**Directions**. Repeat the records below word for word, but start at the line that contains "Highlight 'carcinoma'. Return masks as SVG.", stop after the last line, and include nothing else.

----------------------------------------

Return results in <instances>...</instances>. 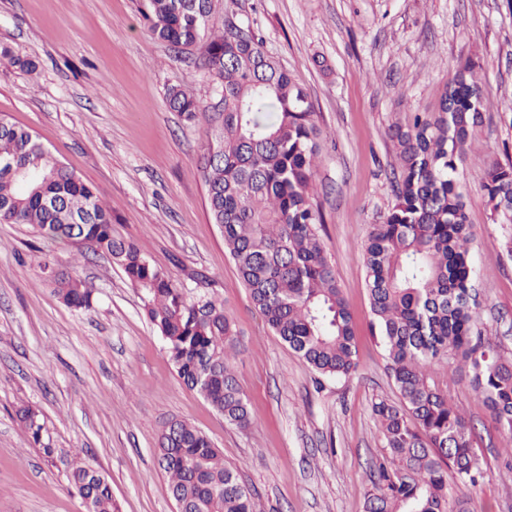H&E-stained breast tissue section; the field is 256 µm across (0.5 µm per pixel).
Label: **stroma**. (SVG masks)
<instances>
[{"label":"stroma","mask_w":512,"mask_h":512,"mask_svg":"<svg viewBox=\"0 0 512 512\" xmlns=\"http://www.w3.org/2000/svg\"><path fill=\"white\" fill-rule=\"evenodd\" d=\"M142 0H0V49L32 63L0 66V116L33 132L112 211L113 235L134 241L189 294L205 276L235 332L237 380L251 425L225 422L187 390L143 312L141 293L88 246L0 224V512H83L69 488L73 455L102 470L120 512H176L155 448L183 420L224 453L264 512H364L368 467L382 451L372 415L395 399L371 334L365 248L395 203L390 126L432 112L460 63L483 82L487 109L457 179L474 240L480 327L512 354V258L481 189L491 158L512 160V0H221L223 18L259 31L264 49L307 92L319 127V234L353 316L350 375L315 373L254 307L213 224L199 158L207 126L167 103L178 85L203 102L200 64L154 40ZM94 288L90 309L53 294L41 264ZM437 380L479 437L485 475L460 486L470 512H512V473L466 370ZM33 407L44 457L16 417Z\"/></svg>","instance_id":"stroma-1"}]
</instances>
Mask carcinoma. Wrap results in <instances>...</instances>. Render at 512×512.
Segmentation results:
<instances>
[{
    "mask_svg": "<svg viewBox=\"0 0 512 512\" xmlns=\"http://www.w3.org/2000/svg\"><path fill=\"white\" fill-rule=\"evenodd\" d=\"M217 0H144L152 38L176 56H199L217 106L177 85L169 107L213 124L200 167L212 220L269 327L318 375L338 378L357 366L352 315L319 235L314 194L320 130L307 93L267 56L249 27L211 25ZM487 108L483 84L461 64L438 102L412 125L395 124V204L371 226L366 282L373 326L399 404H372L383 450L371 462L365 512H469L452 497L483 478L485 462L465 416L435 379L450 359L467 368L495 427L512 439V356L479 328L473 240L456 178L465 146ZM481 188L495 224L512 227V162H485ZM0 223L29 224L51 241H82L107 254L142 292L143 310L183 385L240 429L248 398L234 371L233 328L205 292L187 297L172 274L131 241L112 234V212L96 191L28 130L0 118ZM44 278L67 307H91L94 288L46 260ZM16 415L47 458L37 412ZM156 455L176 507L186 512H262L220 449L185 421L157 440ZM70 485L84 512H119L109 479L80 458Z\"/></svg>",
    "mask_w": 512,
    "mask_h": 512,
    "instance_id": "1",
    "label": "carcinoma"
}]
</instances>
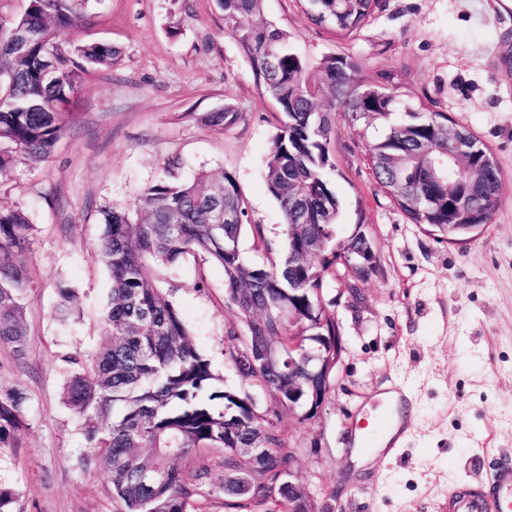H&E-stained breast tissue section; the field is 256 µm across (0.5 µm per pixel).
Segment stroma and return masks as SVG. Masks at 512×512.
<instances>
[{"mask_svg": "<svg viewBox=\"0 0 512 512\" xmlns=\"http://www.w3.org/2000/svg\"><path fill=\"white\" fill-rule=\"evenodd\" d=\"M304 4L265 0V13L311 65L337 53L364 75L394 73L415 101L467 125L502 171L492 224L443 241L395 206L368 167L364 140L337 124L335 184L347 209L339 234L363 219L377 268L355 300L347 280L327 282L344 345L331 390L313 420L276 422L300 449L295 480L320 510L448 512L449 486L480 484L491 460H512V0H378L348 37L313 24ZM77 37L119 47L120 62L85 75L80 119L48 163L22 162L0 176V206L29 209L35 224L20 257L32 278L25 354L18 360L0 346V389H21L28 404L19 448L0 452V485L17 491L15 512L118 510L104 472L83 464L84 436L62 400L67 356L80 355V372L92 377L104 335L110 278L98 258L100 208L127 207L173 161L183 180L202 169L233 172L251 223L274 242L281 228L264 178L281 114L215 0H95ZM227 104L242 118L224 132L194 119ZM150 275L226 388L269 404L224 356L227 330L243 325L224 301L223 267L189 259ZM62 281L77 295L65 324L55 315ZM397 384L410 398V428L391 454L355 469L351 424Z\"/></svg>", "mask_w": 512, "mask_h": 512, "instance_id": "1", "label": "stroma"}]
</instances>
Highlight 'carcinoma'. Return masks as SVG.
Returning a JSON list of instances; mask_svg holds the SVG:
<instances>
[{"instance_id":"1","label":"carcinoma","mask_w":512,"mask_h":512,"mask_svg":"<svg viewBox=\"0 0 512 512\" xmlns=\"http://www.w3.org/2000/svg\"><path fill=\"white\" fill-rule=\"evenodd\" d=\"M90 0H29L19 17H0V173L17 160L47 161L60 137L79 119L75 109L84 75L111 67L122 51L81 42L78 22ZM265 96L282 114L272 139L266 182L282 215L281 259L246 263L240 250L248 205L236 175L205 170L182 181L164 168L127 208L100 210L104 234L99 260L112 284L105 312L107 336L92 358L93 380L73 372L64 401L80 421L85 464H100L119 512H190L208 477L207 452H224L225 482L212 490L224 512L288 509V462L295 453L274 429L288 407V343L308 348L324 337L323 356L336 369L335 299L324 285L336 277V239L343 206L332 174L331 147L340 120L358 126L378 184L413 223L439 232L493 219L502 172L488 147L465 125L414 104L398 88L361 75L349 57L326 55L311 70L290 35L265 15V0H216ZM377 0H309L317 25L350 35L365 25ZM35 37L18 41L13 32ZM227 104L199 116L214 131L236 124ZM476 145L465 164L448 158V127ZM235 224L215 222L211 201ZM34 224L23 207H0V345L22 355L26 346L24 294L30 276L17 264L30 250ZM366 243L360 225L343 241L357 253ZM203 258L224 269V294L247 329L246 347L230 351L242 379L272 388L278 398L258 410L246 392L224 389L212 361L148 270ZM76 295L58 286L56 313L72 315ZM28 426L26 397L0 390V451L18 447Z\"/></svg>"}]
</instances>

----------------------------------------

**Answer below**.
Highlight 'carcinoma'. Return masks as SVG.
Returning a JSON list of instances; mask_svg holds the SVG:
<instances>
[{"instance_id":"1","label":"carcinoma","mask_w":512,"mask_h":512,"mask_svg":"<svg viewBox=\"0 0 512 512\" xmlns=\"http://www.w3.org/2000/svg\"><path fill=\"white\" fill-rule=\"evenodd\" d=\"M90 0H29L19 17H0V173L17 160L47 161L60 137L79 119L75 109L84 75L111 67L122 51L81 42L78 22ZM265 96L282 114L272 139L266 182L282 215L281 259L246 263L240 250L248 205L236 175L205 170L182 181L164 168L127 208L100 210L104 234L99 260L112 284L105 312L107 336L92 358L93 380L73 372L64 401L80 421L85 464H100L119 512H190L208 477L207 452H224L225 482L212 490L224 512L288 509V462L295 453L274 429L288 407V343L308 348L324 337L323 356L336 369L335 299L324 285L336 277V239L343 206L332 174L331 147L340 120L358 126L378 184L413 223L439 232L493 219L502 172L488 147L465 125L414 104L398 88L361 75L349 57L326 55L311 70L290 35L265 15V0H216ZM377 0H309L317 25L350 35L365 25ZM35 37L18 41L13 32ZM227 104L199 116L214 131L236 124ZM476 145L465 164L448 158V127ZM235 224L215 222L211 201ZM34 224L23 207H0V345L22 355L26 346L24 294L30 276L17 264L30 250ZM366 243L360 225L343 241L357 253ZM203 258L224 269V294L247 329L246 347L230 351L242 379L272 388L278 398L258 410L246 392L224 389L212 361L148 270ZM76 295L58 286L56 313L72 315ZM28 426L26 397L0 390V451L18 447Z\"/></svg>"}]
</instances>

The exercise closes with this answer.